Try it:
What lines in the entries below contain the word "zanahoria"? Copy all of them.
"""
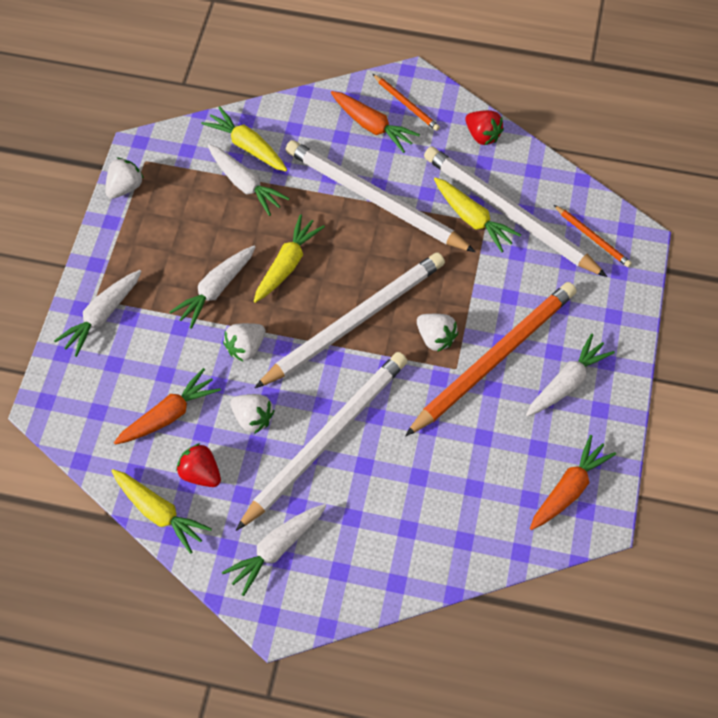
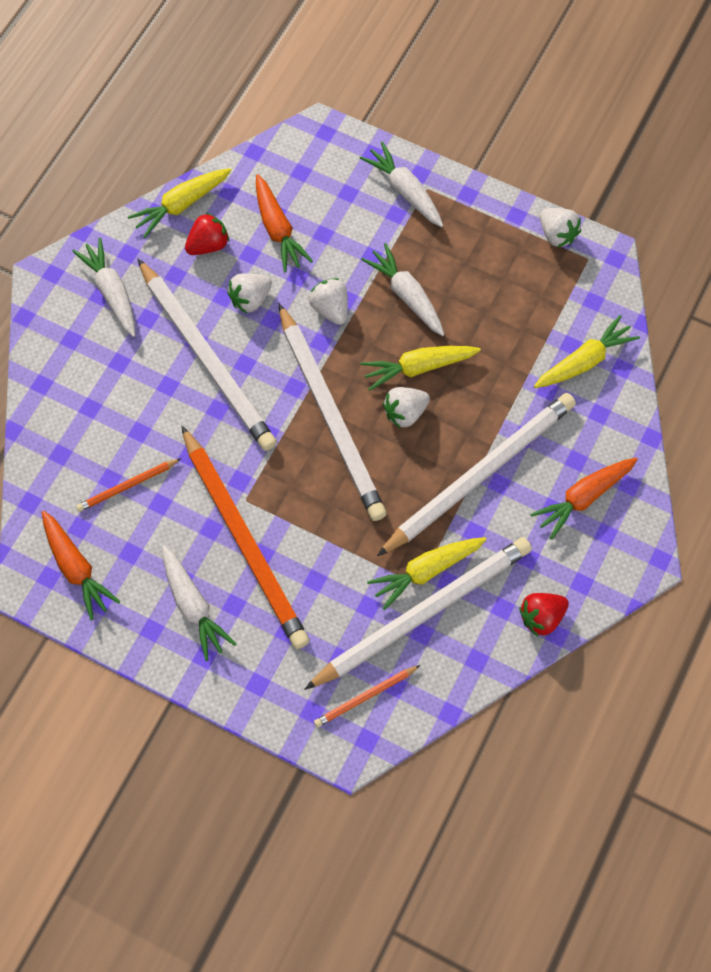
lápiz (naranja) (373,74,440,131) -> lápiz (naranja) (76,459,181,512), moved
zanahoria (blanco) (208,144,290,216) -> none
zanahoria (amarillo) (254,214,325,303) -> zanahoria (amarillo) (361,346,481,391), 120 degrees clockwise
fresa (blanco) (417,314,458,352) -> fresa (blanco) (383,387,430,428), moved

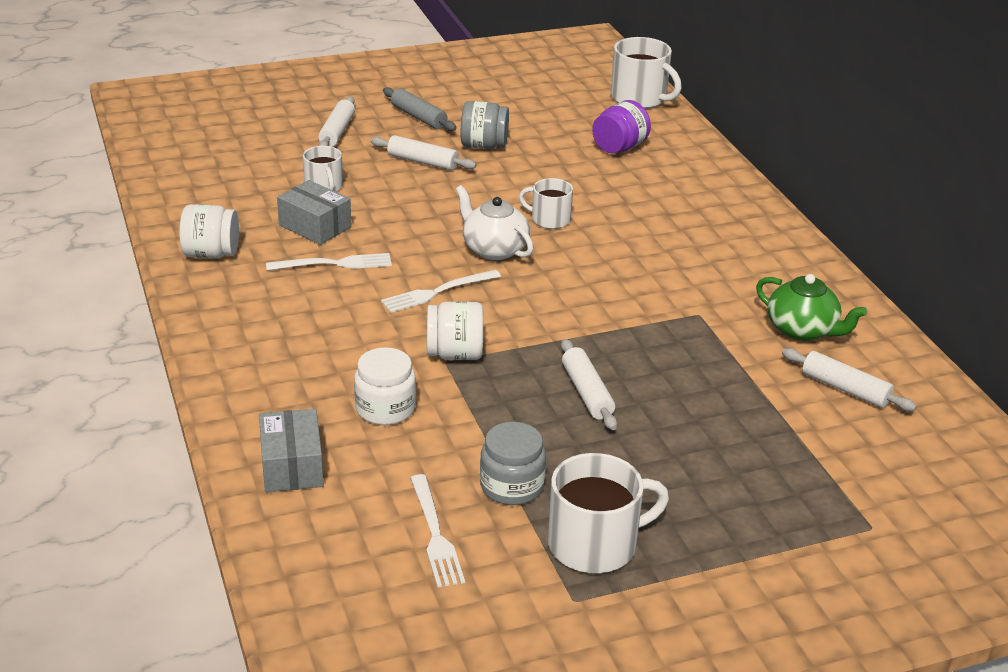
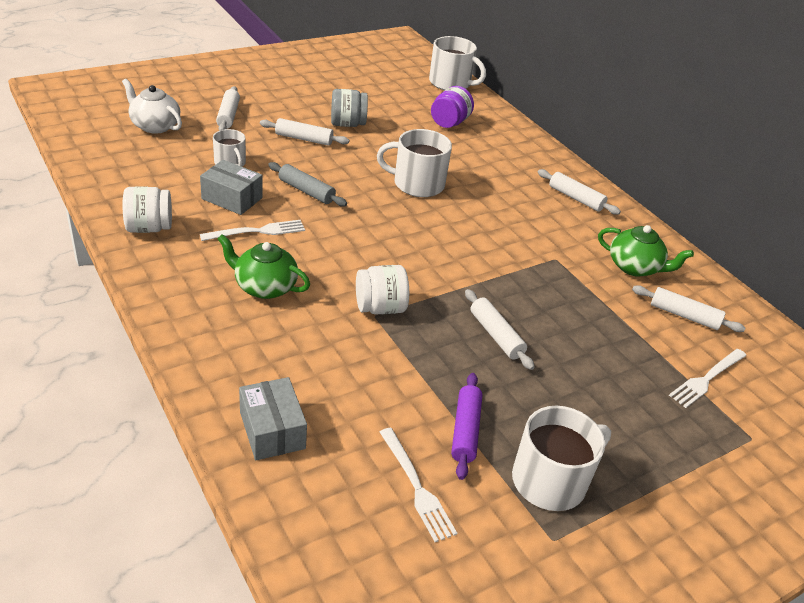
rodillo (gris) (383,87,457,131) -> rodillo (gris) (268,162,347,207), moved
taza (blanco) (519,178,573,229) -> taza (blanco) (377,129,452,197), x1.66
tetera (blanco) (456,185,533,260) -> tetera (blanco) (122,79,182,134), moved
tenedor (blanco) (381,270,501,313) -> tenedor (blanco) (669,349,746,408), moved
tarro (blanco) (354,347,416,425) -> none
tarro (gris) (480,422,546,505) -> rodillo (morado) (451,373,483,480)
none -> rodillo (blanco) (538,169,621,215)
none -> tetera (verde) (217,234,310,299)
"""
Exercise solution:
zanahoria (blanco) (208,144,290,216) -> none
zanahoria (amarillo) (254,214,325,303) -> zanahoria (amarillo) (361,346,481,391), 120 degrees clockwise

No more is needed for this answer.